▶ **DATA PROVIDED**:
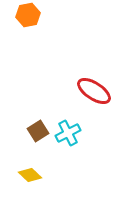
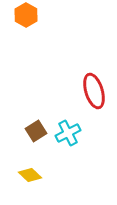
orange hexagon: moved 2 px left; rotated 20 degrees counterclockwise
red ellipse: rotated 40 degrees clockwise
brown square: moved 2 px left
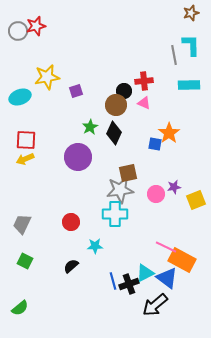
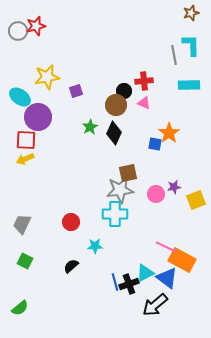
cyan ellipse: rotated 55 degrees clockwise
purple circle: moved 40 px left, 40 px up
blue line: moved 2 px right, 1 px down
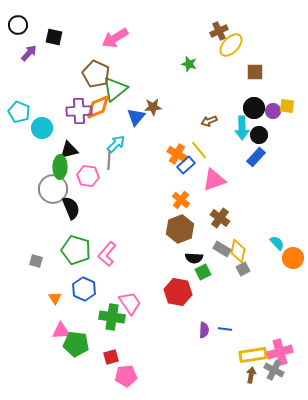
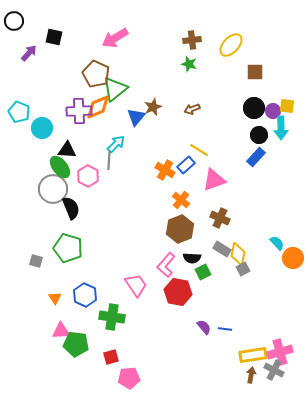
black circle at (18, 25): moved 4 px left, 4 px up
brown cross at (219, 31): moved 27 px left, 9 px down; rotated 18 degrees clockwise
brown star at (153, 107): rotated 18 degrees counterclockwise
brown arrow at (209, 121): moved 17 px left, 12 px up
cyan arrow at (242, 128): moved 39 px right
black triangle at (69, 150): moved 2 px left; rotated 18 degrees clockwise
yellow line at (199, 150): rotated 18 degrees counterclockwise
orange cross at (177, 154): moved 12 px left, 16 px down
green ellipse at (60, 167): rotated 40 degrees counterclockwise
pink hexagon at (88, 176): rotated 20 degrees clockwise
brown cross at (220, 218): rotated 12 degrees counterclockwise
green pentagon at (76, 250): moved 8 px left, 2 px up
yellow diamond at (238, 251): moved 3 px down
pink L-shape at (107, 254): moved 59 px right, 11 px down
black semicircle at (194, 258): moved 2 px left
blue hexagon at (84, 289): moved 1 px right, 6 px down
pink trapezoid at (130, 303): moved 6 px right, 18 px up
purple semicircle at (204, 330): moved 3 px up; rotated 42 degrees counterclockwise
pink pentagon at (126, 376): moved 3 px right, 2 px down
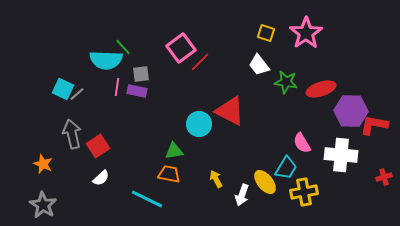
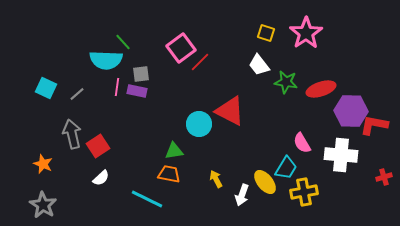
green line: moved 5 px up
cyan square: moved 17 px left, 1 px up
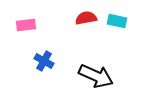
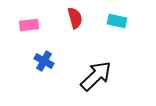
red semicircle: moved 11 px left; rotated 85 degrees clockwise
pink rectangle: moved 3 px right
black arrow: rotated 68 degrees counterclockwise
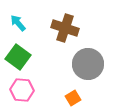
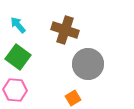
cyan arrow: moved 2 px down
brown cross: moved 2 px down
pink hexagon: moved 7 px left
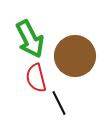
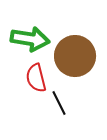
green arrow: rotated 54 degrees counterclockwise
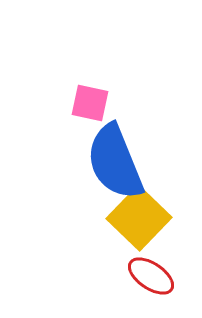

▶ **ASSIGNMENT**:
Could each line of the data be written out exactly, with no pictures included?

▶ **SOLUTION FOR THIS EXERCISE**:
orange hexagon: moved 2 px left; rotated 20 degrees counterclockwise
red ellipse: rotated 40 degrees clockwise
brown square: moved 2 px left
cyan ellipse: rotated 55 degrees clockwise
purple circle: moved 40 px left, 40 px up
blue line: moved 2 px right, 1 px down
black circle at (18, 25): moved 4 px left, 4 px up
brown cross at (219, 31): moved 27 px left, 9 px down; rotated 18 degrees clockwise
brown star at (153, 107): rotated 18 degrees counterclockwise
brown arrow at (209, 121): moved 17 px left, 12 px up
cyan arrow at (242, 128): moved 39 px right
black triangle at (69, 150): moved 2 px left; rotated 18 degrees clockwise
yellow line at (199, 150): rotated 18 degrees counterclockwise
orange cross at (177, 154): moved 12 px left, 16 px down
green ellipse at (60, 167): rotated 40 degrees counterclockwise
pink hexagon at (88, 176): rotated 20 degrees clockwise
brown cross at (220, 218): rotated 12 degrees counterclockwise
green pentagon at (76, 250): moved 8 px left, 2 px up
yellow diamond at (238, 251): moved 3 px down
pink L-shape at (107, 254): moved 59 px right, 11 px down
black semicircle at (194, 258): moved 2 px left
blue hexagon at (84, 289): moved 1 px right, 6 px down
pink trapezoid at (130, 303): moved 6 px right, 18 px up
purple semicircle at (204, 330): moved 3 px up; rotated 42 degrees counterclockwise
pink pentagon at (126, 376): moved 3 px right, 2 px down
green line: moved 5 px up
cyan square: moved 17 px left, 1 px up
red semicircle: moved 11 px left; rotated 85 degrees clockwise
pink rectangle: moved 3 px right
black arrow: rotated 68 degrees counterclockwise
cyan arrow: moved 2 px down
brown cross: moved 2 px down
pink hexagon: moved 7 px left
green arrow: rotated 54 degrees counterclockwise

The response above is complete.